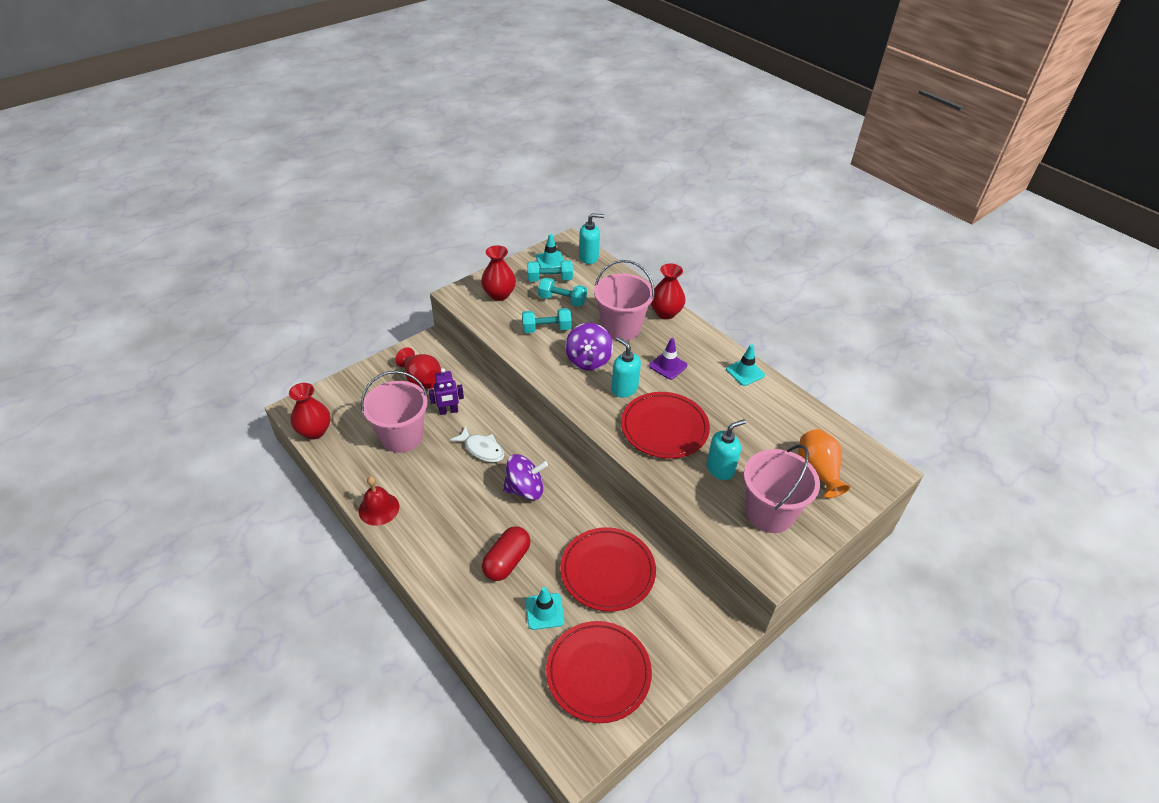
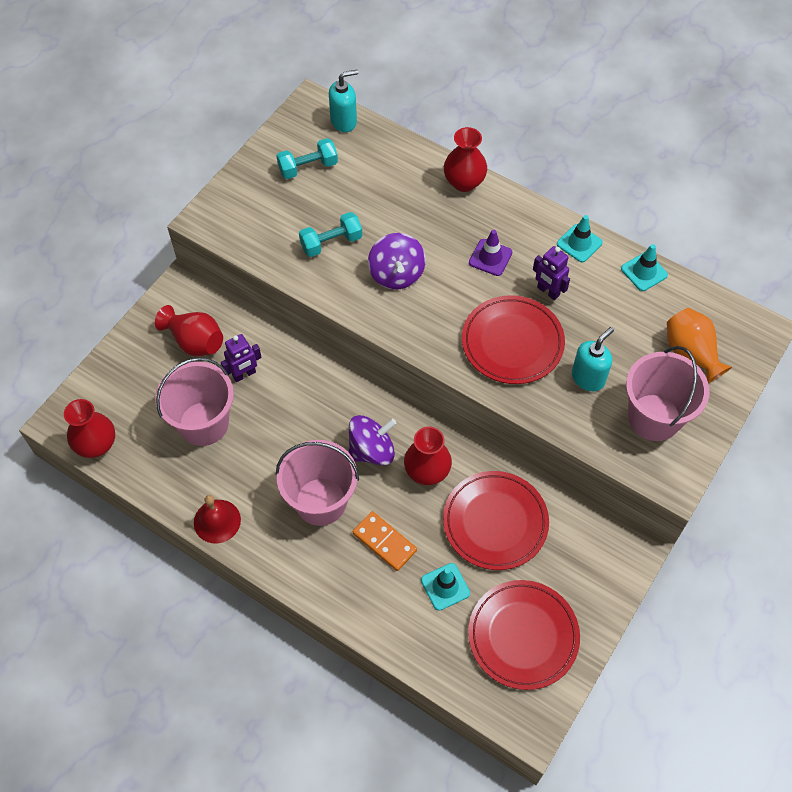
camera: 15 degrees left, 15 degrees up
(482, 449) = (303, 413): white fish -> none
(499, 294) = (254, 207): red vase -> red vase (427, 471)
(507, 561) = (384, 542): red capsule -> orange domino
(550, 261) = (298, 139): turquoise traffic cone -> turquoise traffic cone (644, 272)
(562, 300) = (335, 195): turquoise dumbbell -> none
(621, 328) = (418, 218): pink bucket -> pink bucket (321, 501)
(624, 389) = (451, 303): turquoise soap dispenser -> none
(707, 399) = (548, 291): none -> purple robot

=====

> Exercise instructions:
Without the pictures, print the whole listing exactly as given.

> The completed task:
camera: 15 degrees left, 15 degrees up
(482, 449) = (303, 413): white fish -> none
(499, 294) = (254, 207): red vase -> red vase (427, 471)
(507, 561) = (384, 542): red capsule -> orange domino
(550, 261) = (298, 139): turquoise traffic cone -> turquoise traffic cone (644, 272)
(562, 300) = (335, 195): turquoise dumbbell -> none
(621, 328) = (418, 218): pink bucket -> pink bucket (321, 501)
(624, 389) = (451, 303): turquoise soap dispenser -> none
(707, 399) = (548, 291): none -> purple robot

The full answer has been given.